Description of the task: Lines before the one containing "R20: none -> 470 (3V3, IC4/in-)" are not wanted. Transcribe that line and all after it exactly, to the end of the entries.

____

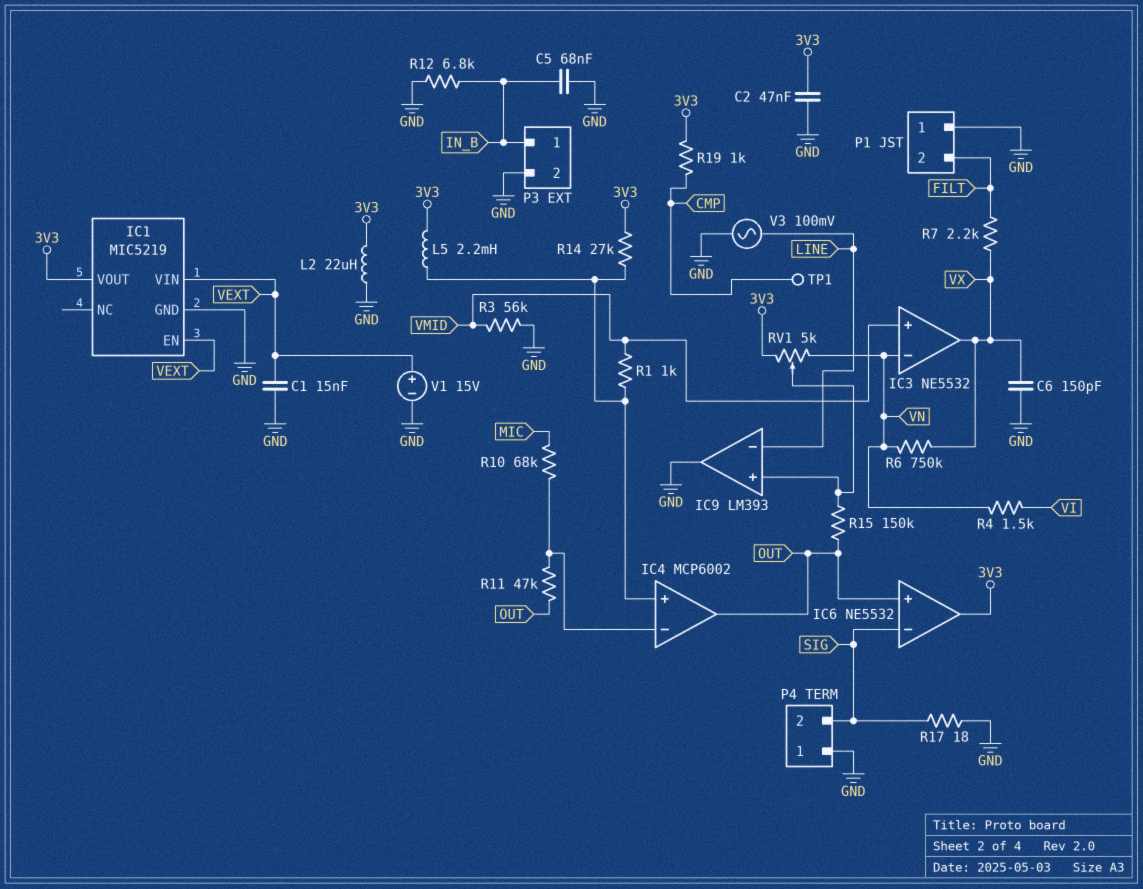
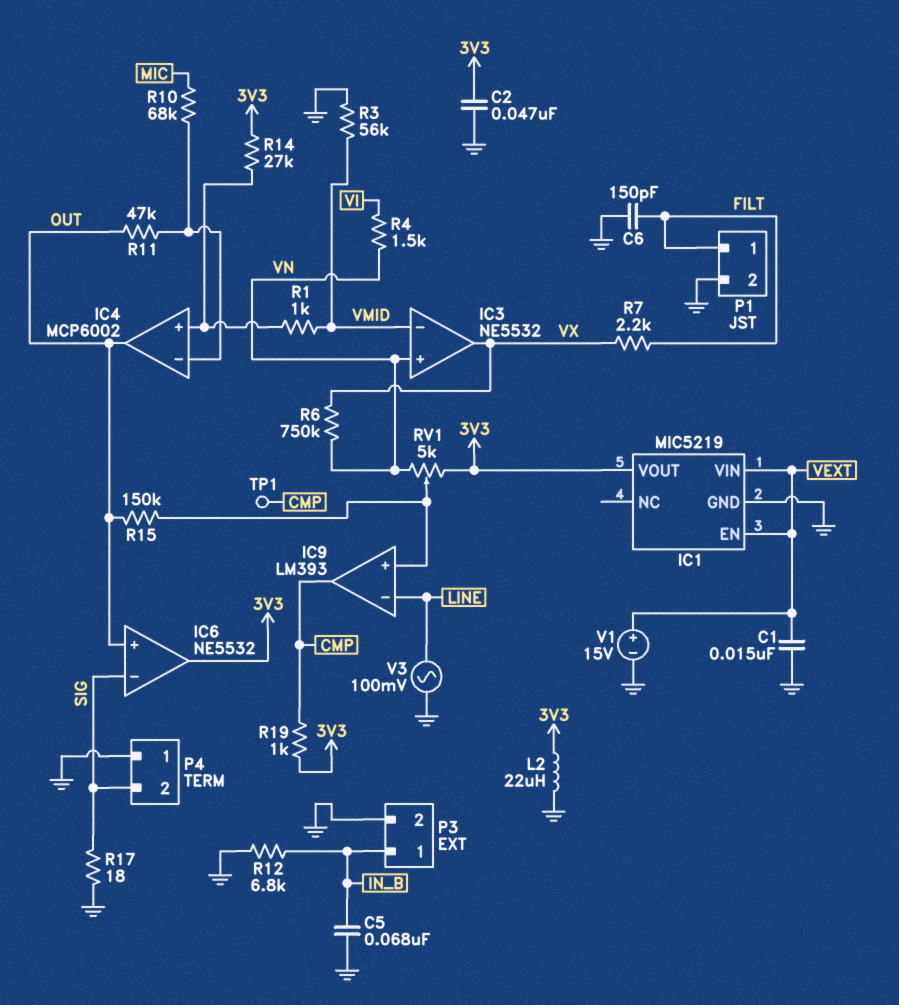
C6: 150pF (GND, VX) -> 150pF (FILT, GND)
IC3 pin in+: VMID -> VN
IC3 pin in-: VN -> VMID
IC9 pin out: GND -> CMP
L5: 2.2mH (3V3, IC4/in+) -> none
P1 pin 1: GND -> FILT
P1 pin 2: FILT -> GND

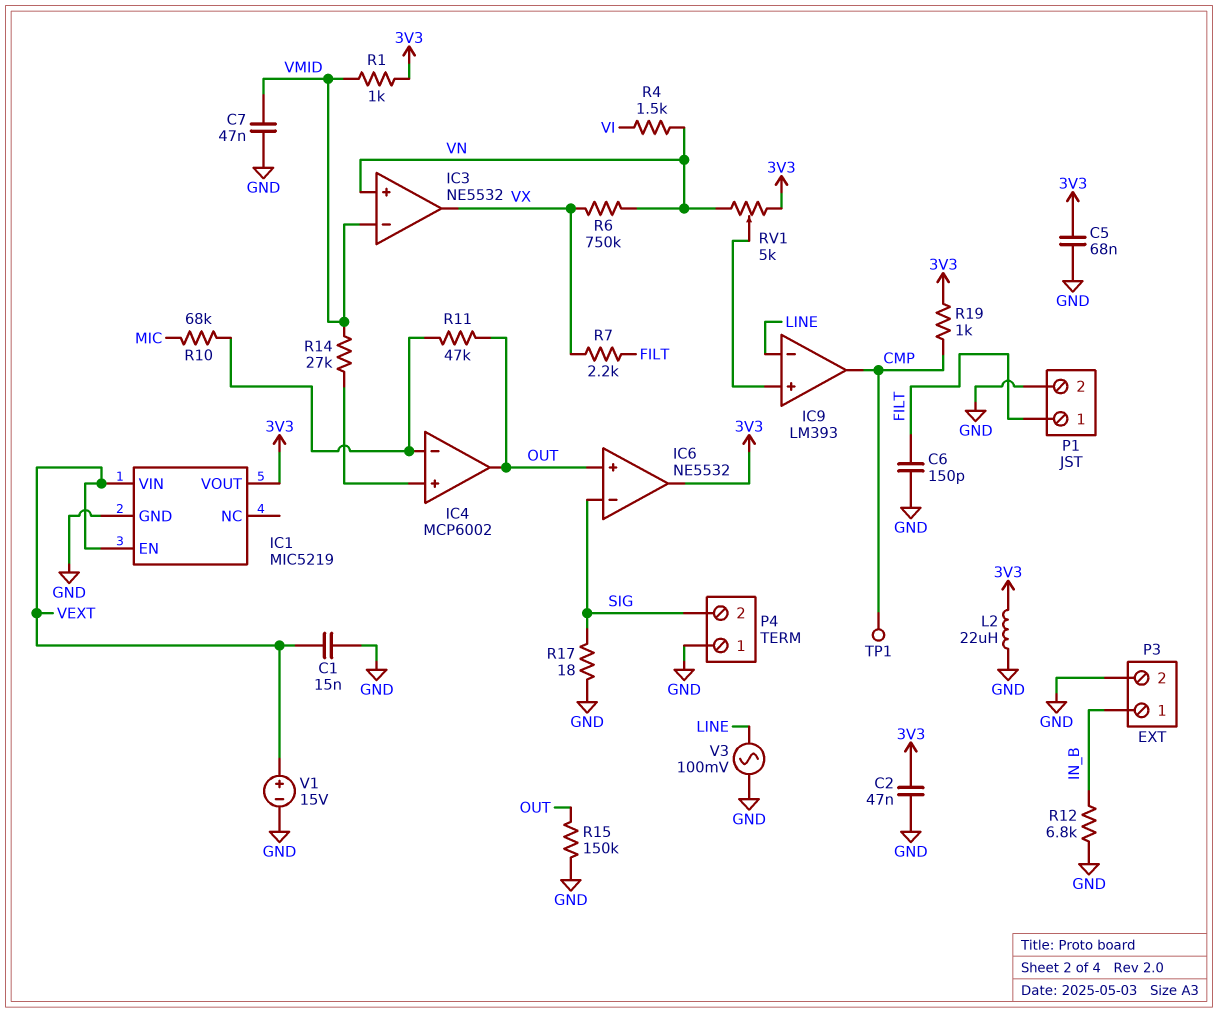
C5: 68nF (GND, IN_B) -> 68nF (3V3, GND)
C7: none -> 47nF (GND, VMID)
R1: 1k (IC4/in+, VMID) -> 1k (3V3, VMID)
R3: 56k (GND, VMID) -> none
R14: 27k (3V3, IC4/in+) -> 27k (IC4/in+, VMID)
R15: 150k (IC9/in+, OUT) -> 150k (GND, OUT)

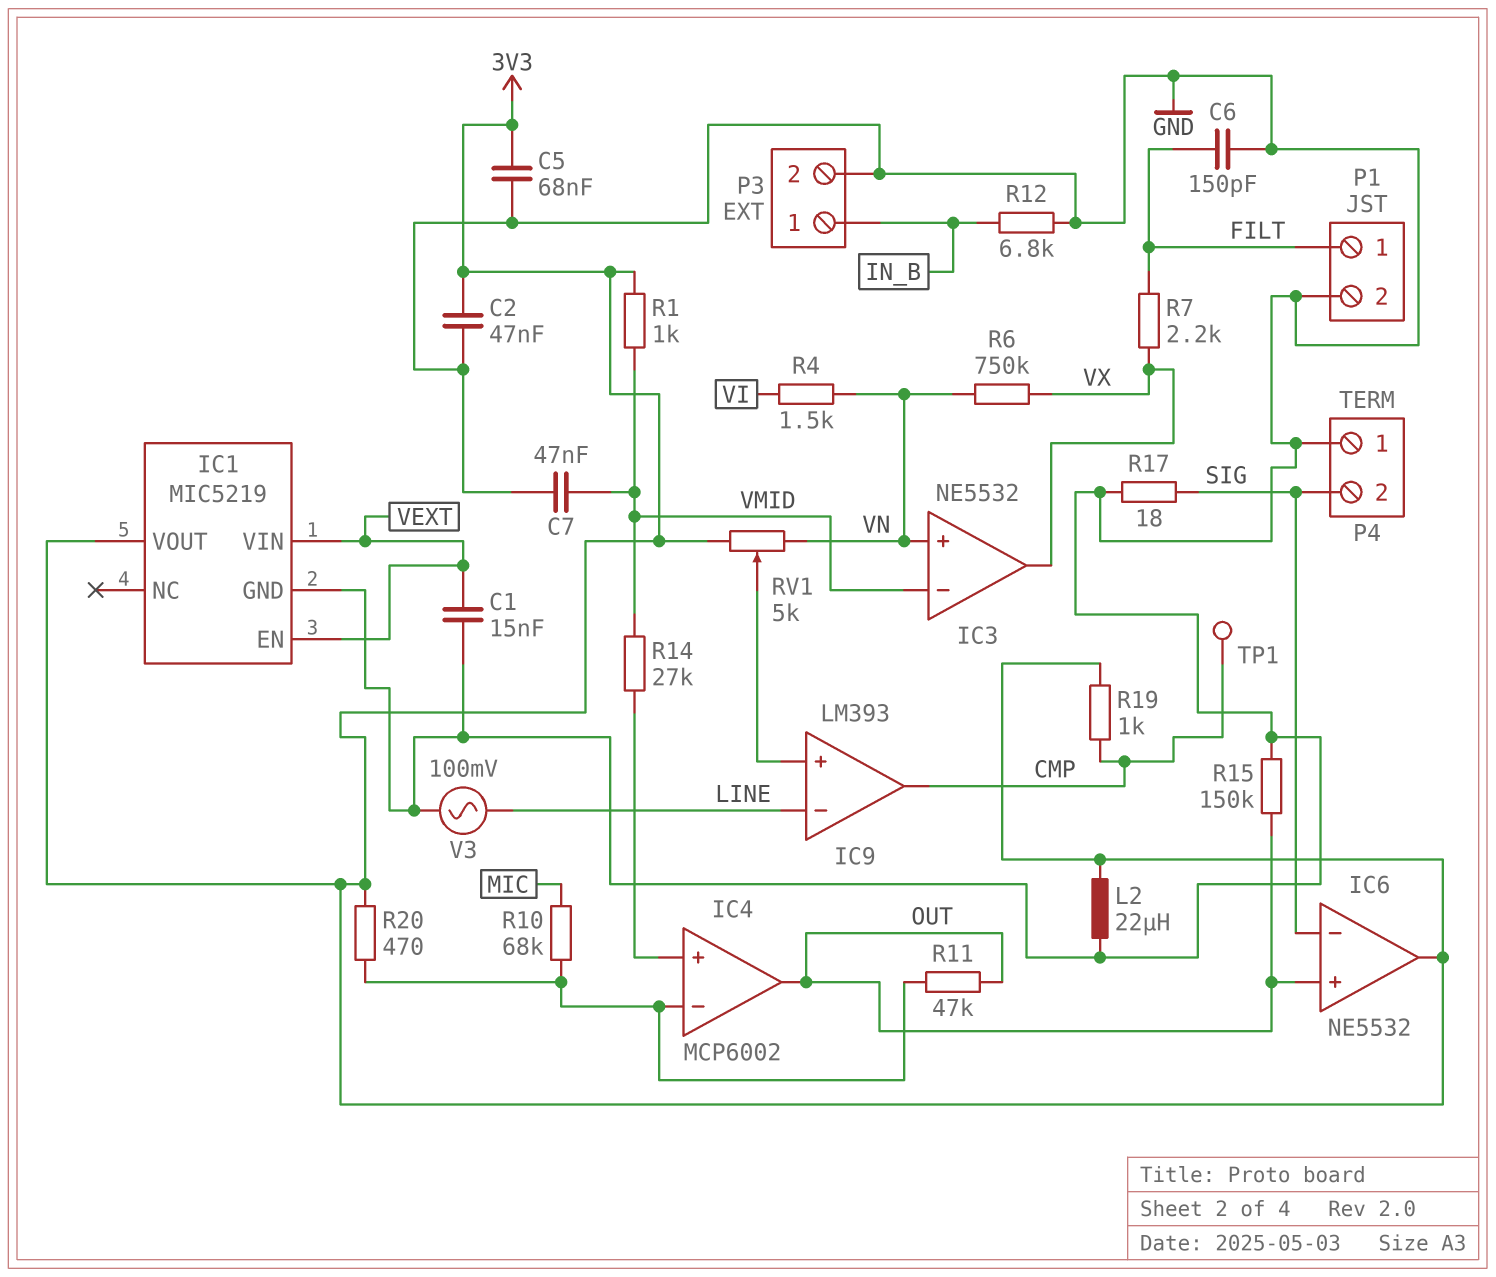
R20: none -> 470 (3V3, IC4/in-)
V1: 15V (plus VEXT, minus GND) -> none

____

Solution for this task:
R20: none -> 470 (3V3, IC4/in-)
V1: 15V (plus VEXT, minus GND) -> none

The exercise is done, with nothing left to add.